> _DIRECTIONS FOR THIS TASK_
All that should appear is the run of lines from the one containing "(219, 178) = (483, 114): orange" through the end of the records, each repeated exactly.

> _DATASET RECORDS_
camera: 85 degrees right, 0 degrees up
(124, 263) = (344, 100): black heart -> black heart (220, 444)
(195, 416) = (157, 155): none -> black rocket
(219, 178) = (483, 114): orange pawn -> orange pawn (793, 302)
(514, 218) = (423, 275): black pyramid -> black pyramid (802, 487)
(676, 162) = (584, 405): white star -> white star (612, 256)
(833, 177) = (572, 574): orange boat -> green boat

> _EXERCISE SOLUTION_
(219, 178) = (483, 114): orange pawn -> orange pawn (793, 302)
(514, 218) = (423, 275): black pyramid -> black pyramid (802, 487)
(676, 162) = (584, 405): white star -> white star (612, 256)
(833, 177) = (572, 574): orange boat -> green boat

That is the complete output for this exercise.